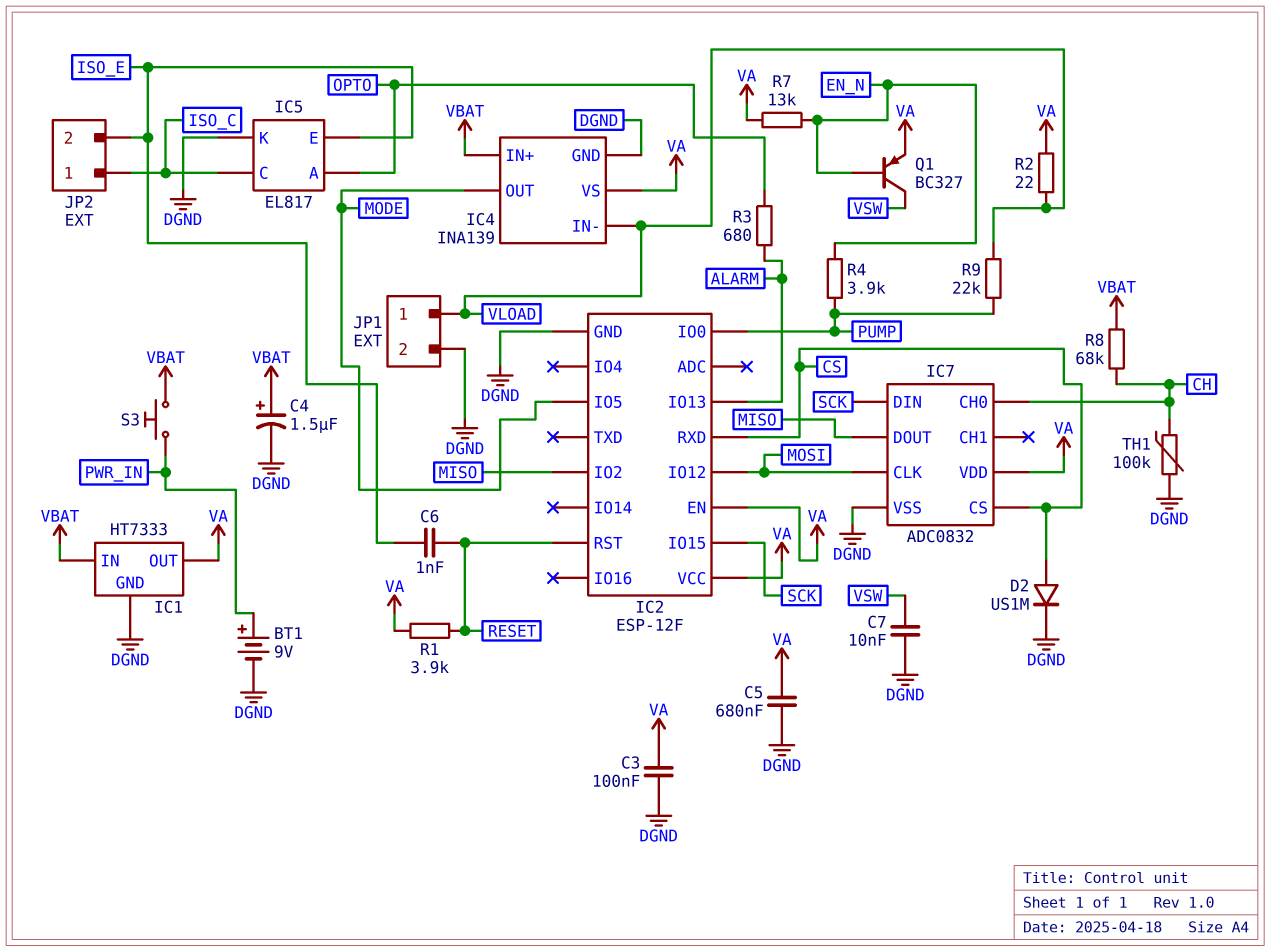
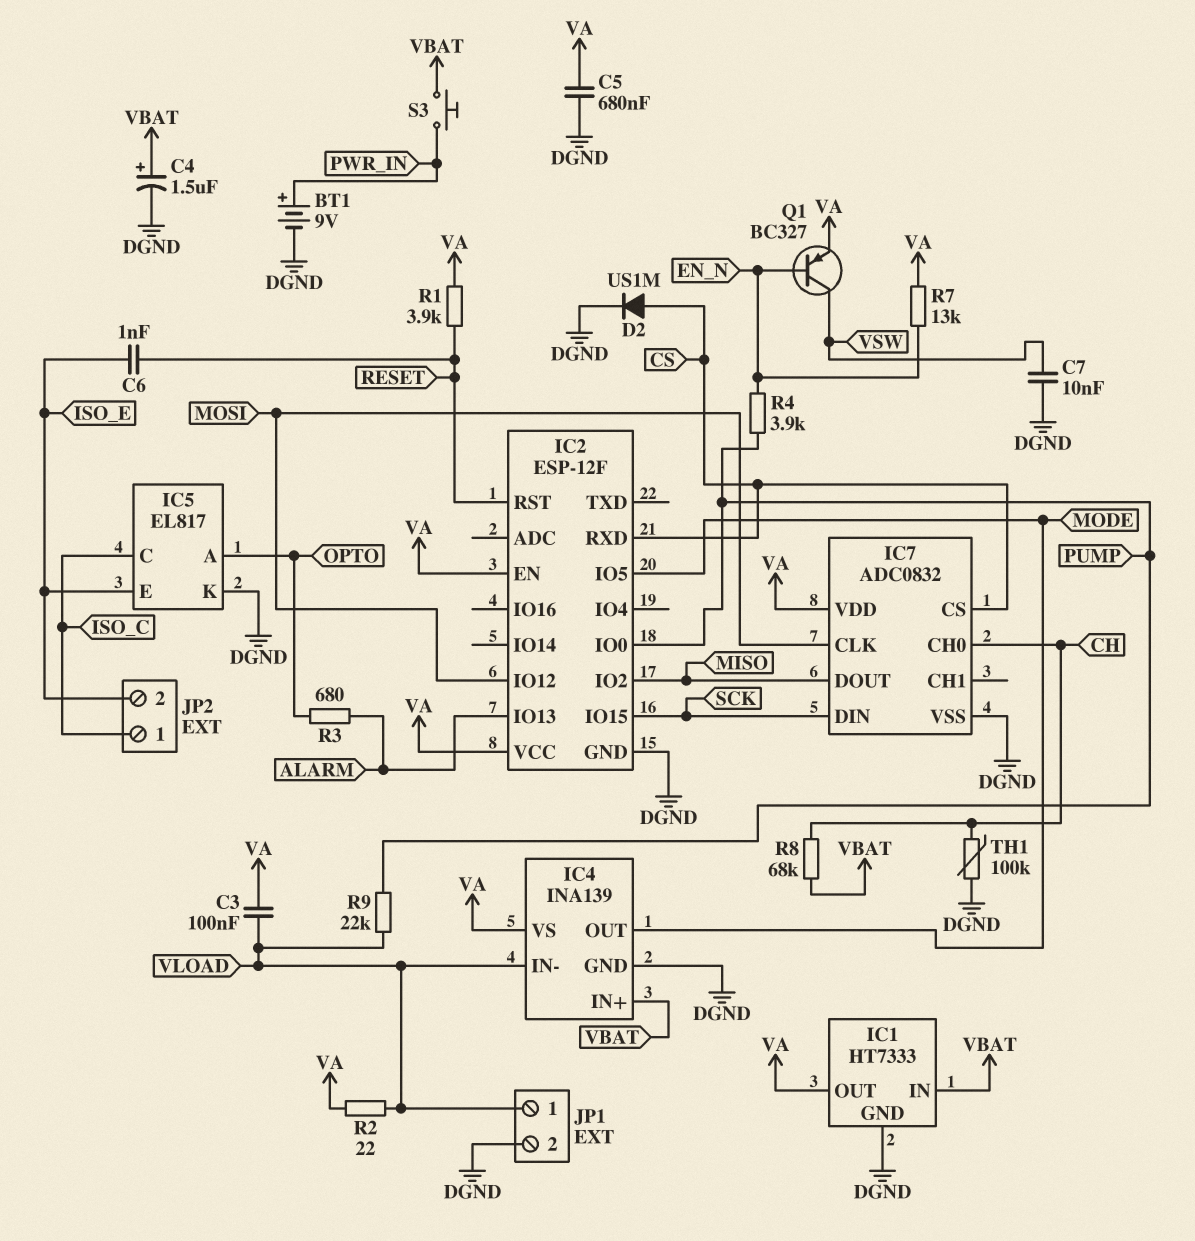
C3: 100nF (DGND, VA) -> 100nF (VA, VLOAD)

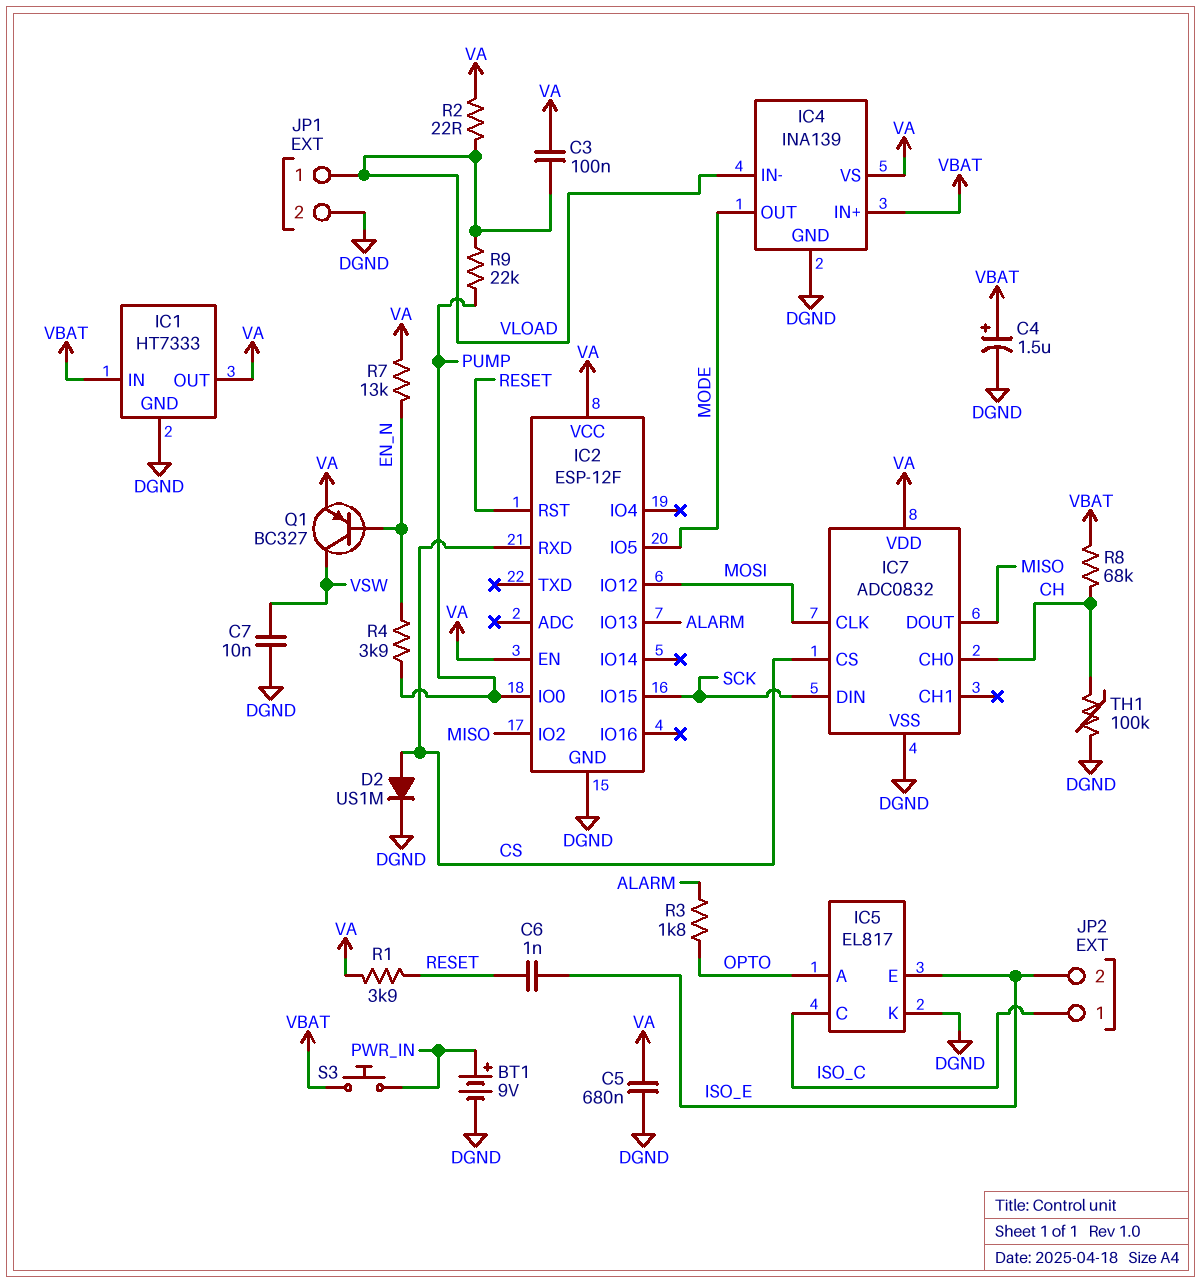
R3: 680 (ALARM, OPTO) -> 1.8k (ALARM, OPTO)

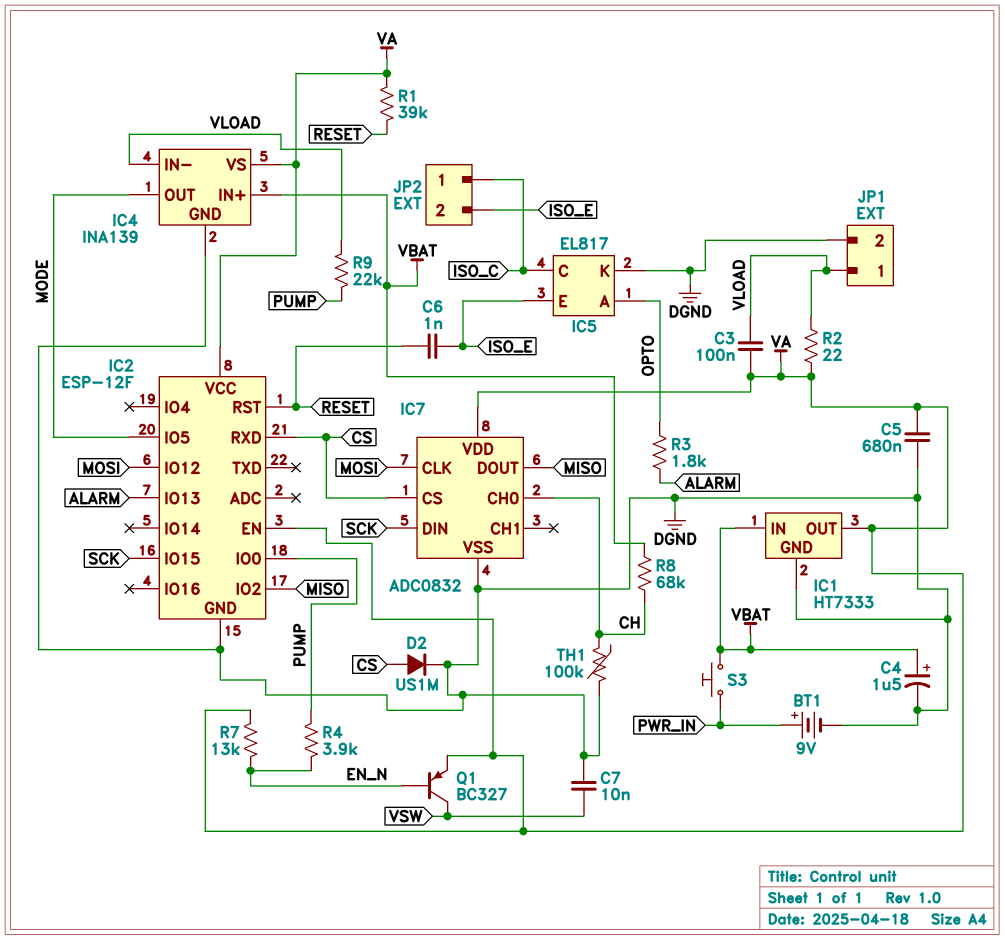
R1: 3.9k (RESET, VA) -> 39k (RESET, VA)

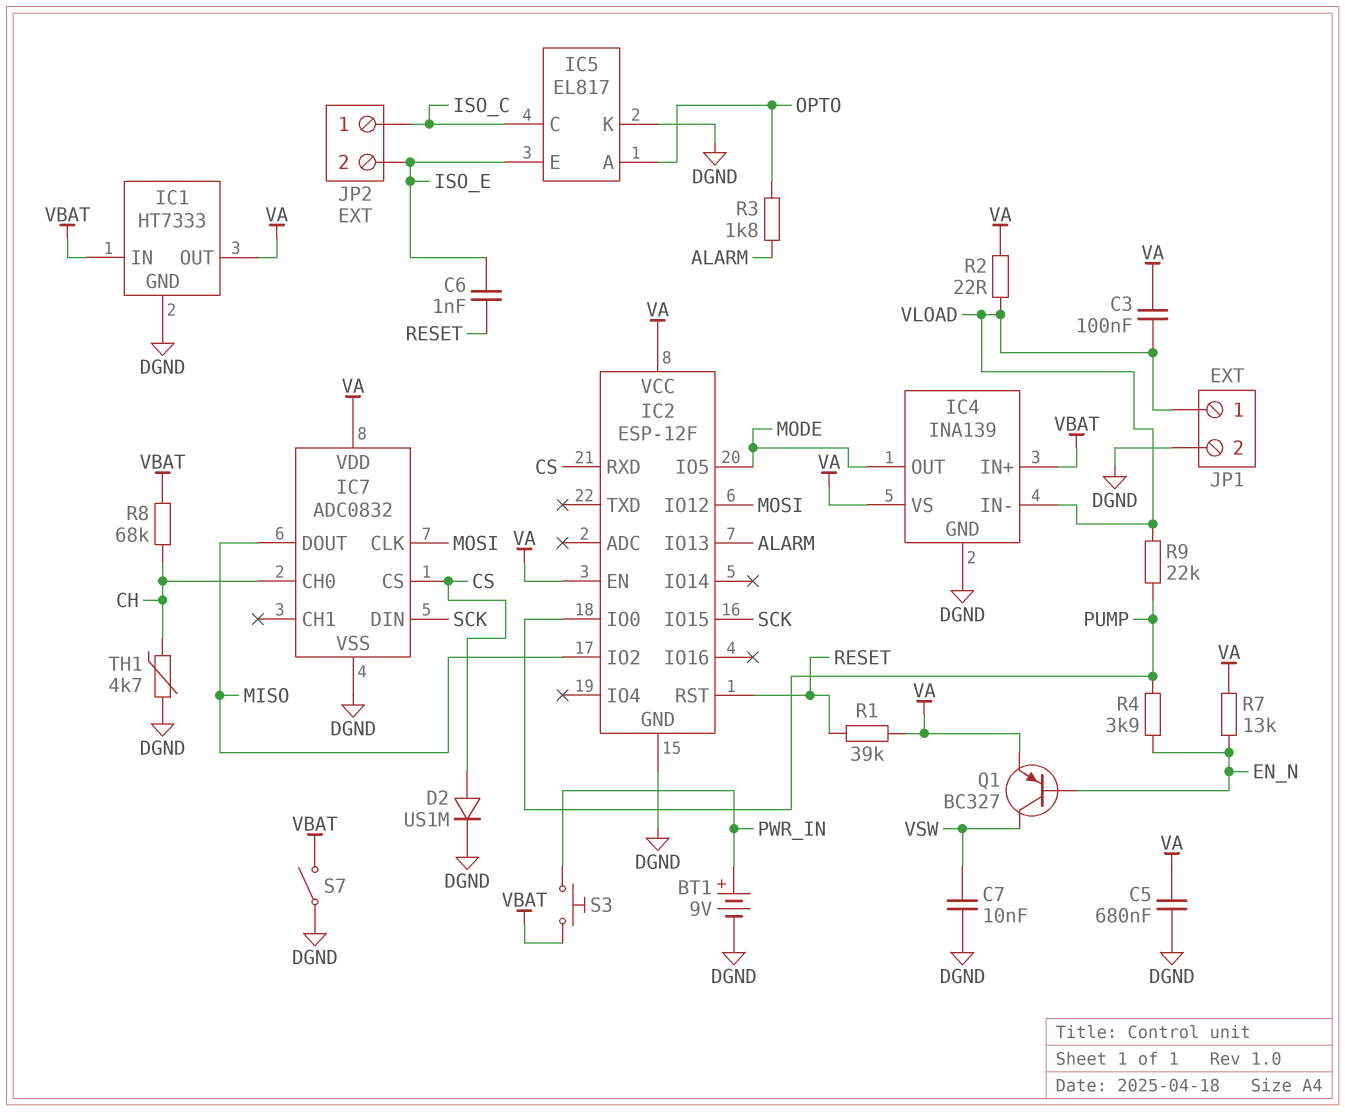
C4: 1.5uF (plus VBAT, minus DGND) -> none
S7: none -> switch (DGND, VBAT)
TH1: 100k (CH, DGND) -> 4.7k (CH, DGND)

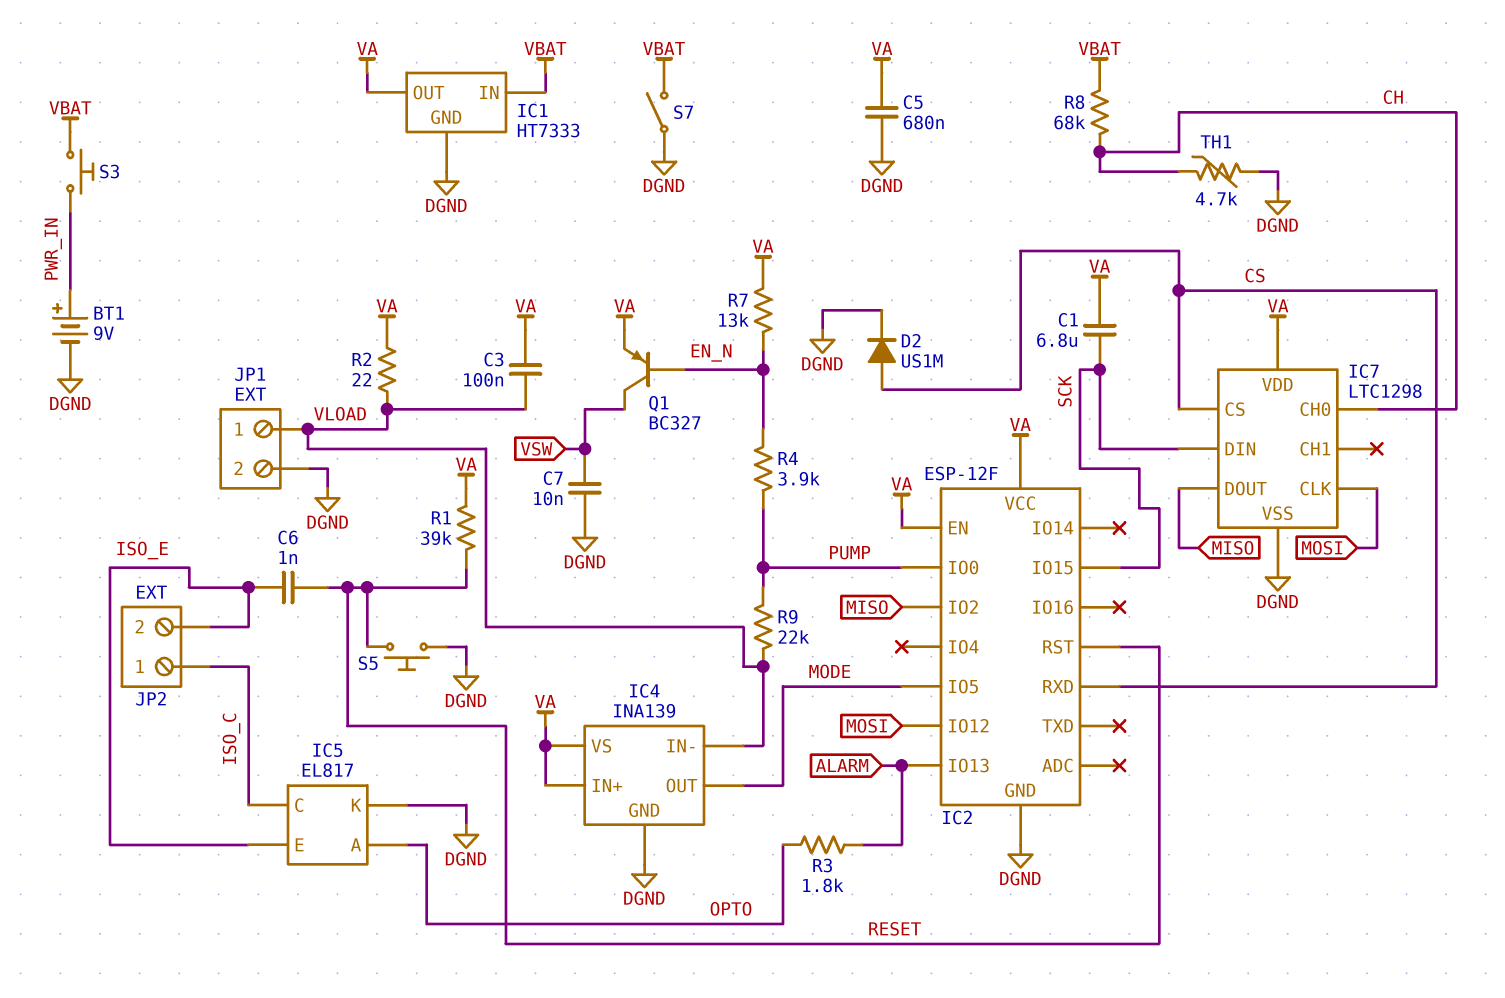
C1: none -> 6.8uF (SCK, VA)
IC4 pin IN+: VBAT -> VA
IC7: ADC0832 -> LTC1298
S5: none -> button (DGND, RESET)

----------

AIM OF THE EXERCISE:
Determine the number of lines in the data that include the string "DGND". Only that number belongs in the answer.

SOLUTION TO THIS EXERCISE:
5